Your goal
The records below are to be transcribed exactly, with the pictures removed.

Record extracts
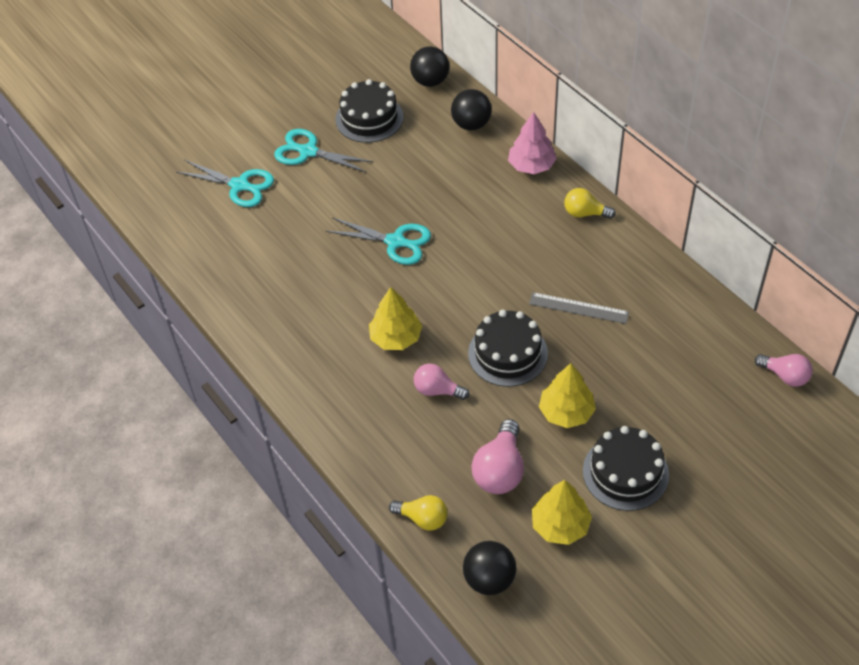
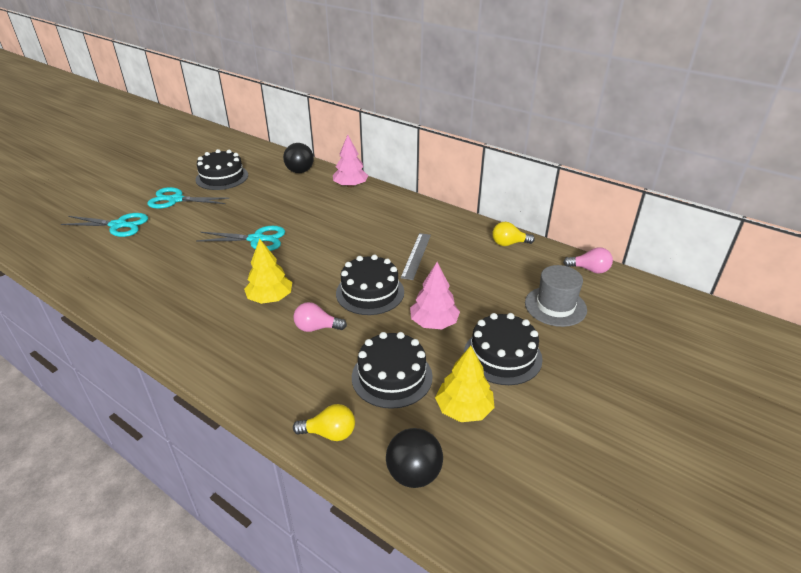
camera: 20 degrees left, 15 degrees down
(430, 81) = (264, 155): black ball -> none
(500, 470) = (392, 376): pink light bulb -> black cake
(566, 412) = (434, 323): yellow tree -> pink tree
(578, 308) = (416, 255): grey ruler -> grey ruler turned 75 degrees counterclockwise
(585, 213) = (399, 204): yellow light bulb -> yellow light bulb (509, 243)
(715, 421) = (555, 306): none -> grey hat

Expected answer
camera: 20 degrees left, 15 degrees down
(430, 81) = (264, 155): black ball -> none
(500, 470) = (392, 376): pink light bulb -> black cake
(566, 412) = (434, 323): yellow tree -> pink tree
(578, 308) = (416, 255): grey ruler -> grey ruler turned 75 degrees counterclockwise
(585, 213) = (399, 204): yellow light bulb -> yellow light bulb (509, 243)
(715, 421) = (555, 306): none -> grey hat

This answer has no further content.